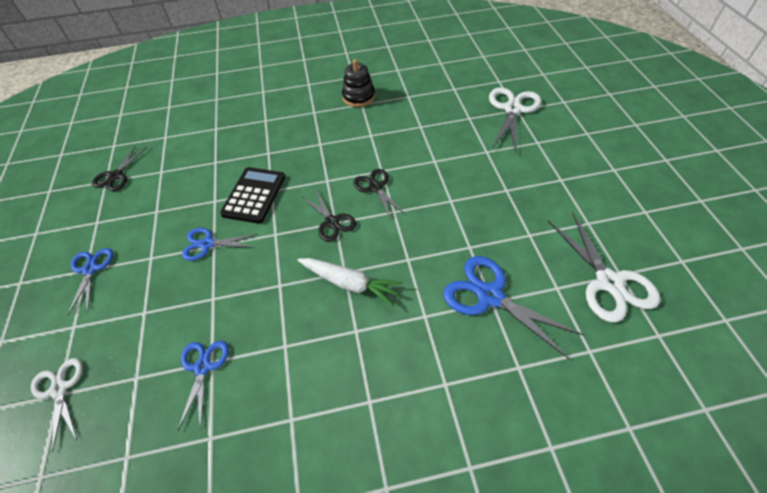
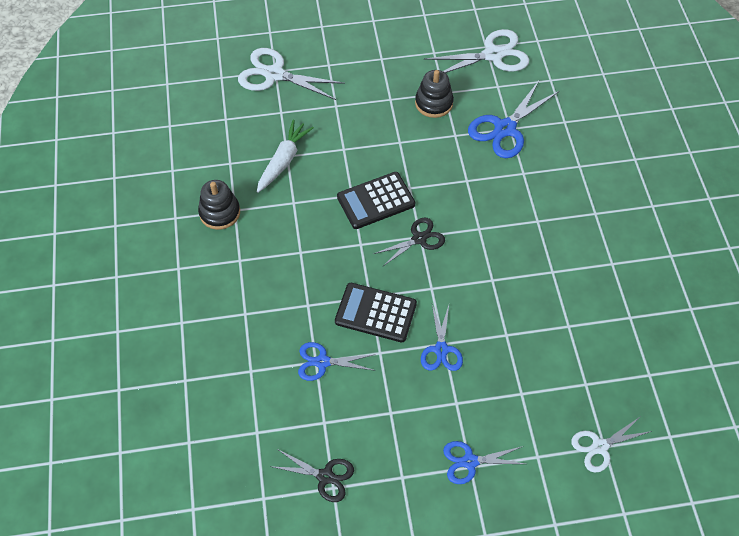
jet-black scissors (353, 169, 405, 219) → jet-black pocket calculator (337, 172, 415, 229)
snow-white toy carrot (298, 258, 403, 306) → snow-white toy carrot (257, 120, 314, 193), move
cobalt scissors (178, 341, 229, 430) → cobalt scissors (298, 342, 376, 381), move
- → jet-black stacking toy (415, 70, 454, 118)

WHAT YOU WILL DO: Quote in full the listing given above; the images are to be left out.

WRITTEN REPLY:
jet-black scissors (353, 169, 405, 219) → jet-black pocket calculator (337, 172, 415, 229)
snow-white toy carrot (298, 258, 403, 306) → snow-white toy carrot (257, 120, 314, 193), move
cobalt scissors (178, 341, 229, 430) → cobalt scissors (298, 342, 376, 381), move
- → jet-black stacking toy (415, 70, 454, 118)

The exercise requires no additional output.